Every line of the records below from the line with "C5: 33uF (plus 5V, minus GND) -> none" up to and including the line with "R6: 680 (N002, N011) -> none" must be reproduced exactly, and no line outside that range.
[The data]
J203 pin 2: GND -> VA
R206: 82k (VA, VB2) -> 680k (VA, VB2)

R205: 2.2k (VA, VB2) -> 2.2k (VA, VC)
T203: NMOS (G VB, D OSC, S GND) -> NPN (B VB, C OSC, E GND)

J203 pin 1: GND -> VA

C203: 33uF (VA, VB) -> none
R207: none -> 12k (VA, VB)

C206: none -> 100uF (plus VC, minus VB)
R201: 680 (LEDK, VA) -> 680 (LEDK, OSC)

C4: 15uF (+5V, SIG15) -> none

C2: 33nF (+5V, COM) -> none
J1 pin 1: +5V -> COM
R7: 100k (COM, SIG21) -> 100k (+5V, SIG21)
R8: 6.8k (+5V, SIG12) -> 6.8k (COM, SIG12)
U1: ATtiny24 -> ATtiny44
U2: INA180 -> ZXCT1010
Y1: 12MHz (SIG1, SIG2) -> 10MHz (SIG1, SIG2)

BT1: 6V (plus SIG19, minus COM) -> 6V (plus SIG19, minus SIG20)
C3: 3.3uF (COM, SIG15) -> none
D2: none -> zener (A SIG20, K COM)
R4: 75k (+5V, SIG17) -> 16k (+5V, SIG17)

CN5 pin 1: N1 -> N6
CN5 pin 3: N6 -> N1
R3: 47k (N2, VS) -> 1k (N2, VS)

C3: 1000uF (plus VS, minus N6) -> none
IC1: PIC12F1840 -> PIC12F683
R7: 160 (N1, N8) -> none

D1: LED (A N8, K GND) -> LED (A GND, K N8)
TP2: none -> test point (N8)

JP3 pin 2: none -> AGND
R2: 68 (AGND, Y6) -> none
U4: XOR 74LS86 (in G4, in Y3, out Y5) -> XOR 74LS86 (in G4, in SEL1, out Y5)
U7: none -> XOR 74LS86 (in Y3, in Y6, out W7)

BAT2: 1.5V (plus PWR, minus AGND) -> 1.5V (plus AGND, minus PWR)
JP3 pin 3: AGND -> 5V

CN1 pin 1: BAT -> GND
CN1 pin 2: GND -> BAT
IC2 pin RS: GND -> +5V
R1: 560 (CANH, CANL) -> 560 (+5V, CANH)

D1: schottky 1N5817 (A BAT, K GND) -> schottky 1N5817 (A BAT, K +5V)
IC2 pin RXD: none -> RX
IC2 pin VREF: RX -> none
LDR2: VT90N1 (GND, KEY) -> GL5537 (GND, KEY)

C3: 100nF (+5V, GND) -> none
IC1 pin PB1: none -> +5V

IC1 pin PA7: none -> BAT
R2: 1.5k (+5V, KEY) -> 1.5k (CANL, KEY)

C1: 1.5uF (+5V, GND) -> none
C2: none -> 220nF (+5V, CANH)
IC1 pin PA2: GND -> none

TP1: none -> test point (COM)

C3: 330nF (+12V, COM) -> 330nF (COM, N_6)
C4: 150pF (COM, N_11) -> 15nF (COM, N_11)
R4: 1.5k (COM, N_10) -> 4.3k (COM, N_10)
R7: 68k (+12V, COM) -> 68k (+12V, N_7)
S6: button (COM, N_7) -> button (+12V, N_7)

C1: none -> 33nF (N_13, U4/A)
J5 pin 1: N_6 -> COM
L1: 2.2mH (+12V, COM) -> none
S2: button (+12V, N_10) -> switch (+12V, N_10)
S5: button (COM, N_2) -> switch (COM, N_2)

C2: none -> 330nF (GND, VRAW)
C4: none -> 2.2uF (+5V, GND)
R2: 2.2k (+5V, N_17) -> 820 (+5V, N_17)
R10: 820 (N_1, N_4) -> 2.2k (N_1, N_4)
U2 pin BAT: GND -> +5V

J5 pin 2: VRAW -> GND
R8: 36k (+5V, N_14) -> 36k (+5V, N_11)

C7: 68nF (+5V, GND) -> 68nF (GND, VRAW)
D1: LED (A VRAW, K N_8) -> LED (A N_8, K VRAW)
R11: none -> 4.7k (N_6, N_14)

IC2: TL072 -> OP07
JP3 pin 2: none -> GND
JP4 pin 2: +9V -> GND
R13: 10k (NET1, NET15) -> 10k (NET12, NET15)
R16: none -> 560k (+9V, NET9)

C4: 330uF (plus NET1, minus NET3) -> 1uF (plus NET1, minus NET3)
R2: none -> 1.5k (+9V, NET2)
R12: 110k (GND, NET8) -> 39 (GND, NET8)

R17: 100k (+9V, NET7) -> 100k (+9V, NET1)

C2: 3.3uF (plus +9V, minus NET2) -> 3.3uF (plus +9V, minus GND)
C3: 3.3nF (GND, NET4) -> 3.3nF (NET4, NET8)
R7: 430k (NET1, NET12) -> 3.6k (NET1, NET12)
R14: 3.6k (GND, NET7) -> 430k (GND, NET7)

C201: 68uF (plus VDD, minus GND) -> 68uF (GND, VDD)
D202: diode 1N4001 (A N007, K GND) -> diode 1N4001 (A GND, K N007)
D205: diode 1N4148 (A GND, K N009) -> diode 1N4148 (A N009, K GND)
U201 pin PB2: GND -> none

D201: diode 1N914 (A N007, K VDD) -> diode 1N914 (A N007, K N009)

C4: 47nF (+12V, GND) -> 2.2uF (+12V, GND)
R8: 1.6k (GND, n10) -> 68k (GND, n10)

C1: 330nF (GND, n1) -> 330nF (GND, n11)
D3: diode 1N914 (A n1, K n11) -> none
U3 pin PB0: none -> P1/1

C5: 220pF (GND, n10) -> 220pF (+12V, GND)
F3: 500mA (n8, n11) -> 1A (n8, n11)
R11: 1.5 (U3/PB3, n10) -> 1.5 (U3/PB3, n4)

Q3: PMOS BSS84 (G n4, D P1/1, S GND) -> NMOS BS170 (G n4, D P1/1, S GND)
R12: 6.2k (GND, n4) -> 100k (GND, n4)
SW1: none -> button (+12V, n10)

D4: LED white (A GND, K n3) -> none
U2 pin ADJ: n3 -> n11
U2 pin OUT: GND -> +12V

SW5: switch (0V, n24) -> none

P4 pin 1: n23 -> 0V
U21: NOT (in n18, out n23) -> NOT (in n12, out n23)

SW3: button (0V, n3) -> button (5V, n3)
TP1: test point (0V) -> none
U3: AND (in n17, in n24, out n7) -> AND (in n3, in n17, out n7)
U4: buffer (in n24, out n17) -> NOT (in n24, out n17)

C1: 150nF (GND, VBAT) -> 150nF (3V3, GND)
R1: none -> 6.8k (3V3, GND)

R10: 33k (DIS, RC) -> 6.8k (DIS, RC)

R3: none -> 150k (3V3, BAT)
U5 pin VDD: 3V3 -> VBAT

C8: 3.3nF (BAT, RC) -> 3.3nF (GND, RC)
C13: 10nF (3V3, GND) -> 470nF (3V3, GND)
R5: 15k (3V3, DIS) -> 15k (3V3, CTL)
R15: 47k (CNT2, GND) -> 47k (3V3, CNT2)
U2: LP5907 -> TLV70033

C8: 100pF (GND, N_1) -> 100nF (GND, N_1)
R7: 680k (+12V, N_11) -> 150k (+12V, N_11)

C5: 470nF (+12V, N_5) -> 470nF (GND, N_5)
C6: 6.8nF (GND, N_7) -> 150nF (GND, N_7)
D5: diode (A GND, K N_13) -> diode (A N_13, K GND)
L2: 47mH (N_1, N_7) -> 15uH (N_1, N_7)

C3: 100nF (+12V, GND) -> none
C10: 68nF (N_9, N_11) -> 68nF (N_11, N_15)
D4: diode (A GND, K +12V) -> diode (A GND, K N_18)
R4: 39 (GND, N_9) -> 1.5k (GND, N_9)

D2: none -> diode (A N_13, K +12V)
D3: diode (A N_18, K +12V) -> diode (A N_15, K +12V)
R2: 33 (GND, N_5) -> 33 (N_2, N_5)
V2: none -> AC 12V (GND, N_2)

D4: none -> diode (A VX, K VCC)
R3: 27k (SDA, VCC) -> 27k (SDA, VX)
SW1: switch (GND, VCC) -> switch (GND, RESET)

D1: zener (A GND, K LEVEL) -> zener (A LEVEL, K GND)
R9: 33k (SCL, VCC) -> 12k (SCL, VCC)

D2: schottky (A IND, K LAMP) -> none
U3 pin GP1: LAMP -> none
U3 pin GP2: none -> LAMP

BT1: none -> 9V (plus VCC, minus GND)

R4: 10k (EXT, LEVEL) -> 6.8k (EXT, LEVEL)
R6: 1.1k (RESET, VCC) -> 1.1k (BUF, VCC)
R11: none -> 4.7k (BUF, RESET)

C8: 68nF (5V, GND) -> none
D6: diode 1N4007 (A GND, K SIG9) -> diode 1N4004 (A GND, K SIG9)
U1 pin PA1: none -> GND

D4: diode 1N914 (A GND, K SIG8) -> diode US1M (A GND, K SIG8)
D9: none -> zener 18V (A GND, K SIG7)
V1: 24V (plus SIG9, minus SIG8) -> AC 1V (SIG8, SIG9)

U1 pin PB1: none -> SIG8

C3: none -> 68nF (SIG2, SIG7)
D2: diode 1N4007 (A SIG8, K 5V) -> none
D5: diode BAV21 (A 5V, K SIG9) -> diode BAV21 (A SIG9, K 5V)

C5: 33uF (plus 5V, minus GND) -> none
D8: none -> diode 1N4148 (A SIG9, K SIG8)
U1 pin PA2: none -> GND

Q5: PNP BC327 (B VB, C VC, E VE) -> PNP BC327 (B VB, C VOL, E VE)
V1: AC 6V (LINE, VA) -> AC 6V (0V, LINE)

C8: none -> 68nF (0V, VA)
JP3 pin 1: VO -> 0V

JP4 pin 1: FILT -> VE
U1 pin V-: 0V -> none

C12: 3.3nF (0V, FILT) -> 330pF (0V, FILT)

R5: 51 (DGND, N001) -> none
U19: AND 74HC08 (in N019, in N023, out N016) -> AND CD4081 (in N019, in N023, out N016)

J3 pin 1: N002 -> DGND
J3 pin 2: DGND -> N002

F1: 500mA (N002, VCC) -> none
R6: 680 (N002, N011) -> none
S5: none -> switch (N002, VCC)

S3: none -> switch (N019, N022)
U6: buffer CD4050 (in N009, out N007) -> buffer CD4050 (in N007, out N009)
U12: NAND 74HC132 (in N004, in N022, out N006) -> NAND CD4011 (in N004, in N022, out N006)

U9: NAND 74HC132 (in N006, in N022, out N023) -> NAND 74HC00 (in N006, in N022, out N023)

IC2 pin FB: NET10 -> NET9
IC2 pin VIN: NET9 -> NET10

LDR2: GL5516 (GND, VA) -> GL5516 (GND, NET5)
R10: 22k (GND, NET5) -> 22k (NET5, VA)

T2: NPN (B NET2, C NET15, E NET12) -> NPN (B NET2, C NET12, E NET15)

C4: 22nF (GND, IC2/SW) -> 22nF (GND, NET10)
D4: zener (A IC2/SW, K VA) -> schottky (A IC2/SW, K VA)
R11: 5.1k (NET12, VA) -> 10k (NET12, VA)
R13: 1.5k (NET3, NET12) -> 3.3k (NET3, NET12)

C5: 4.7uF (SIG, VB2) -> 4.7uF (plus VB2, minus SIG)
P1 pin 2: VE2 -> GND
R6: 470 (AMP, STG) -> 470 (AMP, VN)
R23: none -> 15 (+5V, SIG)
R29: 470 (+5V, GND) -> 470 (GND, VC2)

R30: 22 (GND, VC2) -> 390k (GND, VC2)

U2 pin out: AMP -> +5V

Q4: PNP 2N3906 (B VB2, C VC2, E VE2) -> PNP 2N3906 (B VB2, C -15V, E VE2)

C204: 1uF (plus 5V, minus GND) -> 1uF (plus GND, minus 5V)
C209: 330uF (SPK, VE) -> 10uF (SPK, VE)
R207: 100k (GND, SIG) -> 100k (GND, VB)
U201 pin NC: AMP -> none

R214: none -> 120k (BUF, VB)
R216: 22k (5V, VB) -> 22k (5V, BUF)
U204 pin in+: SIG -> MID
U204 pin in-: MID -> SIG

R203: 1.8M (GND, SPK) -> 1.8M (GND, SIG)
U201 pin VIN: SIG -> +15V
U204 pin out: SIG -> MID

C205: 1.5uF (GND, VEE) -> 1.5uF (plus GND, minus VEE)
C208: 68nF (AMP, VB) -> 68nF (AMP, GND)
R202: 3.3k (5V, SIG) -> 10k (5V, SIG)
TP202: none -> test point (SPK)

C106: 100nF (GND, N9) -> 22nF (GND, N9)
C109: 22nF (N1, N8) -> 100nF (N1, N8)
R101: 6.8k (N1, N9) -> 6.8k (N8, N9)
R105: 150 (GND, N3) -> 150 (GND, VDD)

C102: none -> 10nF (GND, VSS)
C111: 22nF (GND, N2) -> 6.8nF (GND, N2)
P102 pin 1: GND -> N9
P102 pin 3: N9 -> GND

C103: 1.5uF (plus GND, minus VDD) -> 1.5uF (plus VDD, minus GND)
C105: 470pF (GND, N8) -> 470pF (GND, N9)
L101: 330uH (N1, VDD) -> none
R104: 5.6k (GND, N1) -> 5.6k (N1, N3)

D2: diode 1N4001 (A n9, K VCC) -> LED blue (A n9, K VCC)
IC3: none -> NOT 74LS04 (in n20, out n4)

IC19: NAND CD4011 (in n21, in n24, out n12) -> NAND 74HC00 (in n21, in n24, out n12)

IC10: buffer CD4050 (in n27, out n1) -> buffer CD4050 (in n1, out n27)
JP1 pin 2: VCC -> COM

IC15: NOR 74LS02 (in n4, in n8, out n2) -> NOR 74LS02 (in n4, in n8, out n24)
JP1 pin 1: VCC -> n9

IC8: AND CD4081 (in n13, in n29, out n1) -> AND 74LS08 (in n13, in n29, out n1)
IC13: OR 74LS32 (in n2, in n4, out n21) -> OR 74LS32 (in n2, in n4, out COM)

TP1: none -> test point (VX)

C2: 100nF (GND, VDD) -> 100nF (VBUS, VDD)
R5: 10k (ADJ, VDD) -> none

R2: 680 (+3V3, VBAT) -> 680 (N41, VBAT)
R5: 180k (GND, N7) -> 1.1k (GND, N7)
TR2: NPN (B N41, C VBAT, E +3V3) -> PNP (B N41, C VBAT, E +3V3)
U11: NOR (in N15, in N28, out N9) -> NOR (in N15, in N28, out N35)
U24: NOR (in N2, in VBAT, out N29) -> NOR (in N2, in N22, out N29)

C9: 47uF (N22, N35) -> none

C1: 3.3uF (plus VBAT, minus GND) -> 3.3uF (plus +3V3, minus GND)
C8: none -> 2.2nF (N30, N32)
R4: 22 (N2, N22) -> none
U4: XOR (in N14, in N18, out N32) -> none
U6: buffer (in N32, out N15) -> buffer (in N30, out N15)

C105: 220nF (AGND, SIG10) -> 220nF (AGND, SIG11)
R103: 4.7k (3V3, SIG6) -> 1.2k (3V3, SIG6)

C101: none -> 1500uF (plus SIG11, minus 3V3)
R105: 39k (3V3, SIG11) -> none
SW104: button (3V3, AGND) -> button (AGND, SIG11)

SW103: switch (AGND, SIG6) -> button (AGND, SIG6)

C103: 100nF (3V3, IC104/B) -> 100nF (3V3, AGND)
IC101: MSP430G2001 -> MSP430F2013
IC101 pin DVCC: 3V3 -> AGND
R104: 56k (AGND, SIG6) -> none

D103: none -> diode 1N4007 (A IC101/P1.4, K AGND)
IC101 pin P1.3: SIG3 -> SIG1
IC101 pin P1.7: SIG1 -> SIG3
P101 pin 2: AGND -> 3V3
[/The data]
Answer to this problem
C5: 33uF (plus 5V, minus GND) -> none
D8: none -> diode 1N4148 (A SIG9, K SIG8)
U1 pin PA2: none -> GND

Q5: PNP BC327 (B VB, C VC, E VE) -> PNP BC327 (B VB, C VOL, E VE)
V1: AC 6V (LINE, VA) -> AC 6V (0V, LINE)

C8: none -> 68nF (0V, VA)
JP3 pin 1: VO -> 0V

JP4 pin 1: FILT -> VE
U1 pin V-: 0V -> none

C12: 3.3nF (0V, FILT) -> 330pF (0V, FILT)

R5: 51 (DGND, N001) -> none
U19: AND 74HC08 (in N019, in N023, out N016) -> AND CD4081 (in N019, in N023, out N016)

J3 pin 1: N002 -> DGND
J3 pin 2: DGND -> N002

F1: 500mA (N002, VCC) -> none
R6: 680 (N002, N011) -> none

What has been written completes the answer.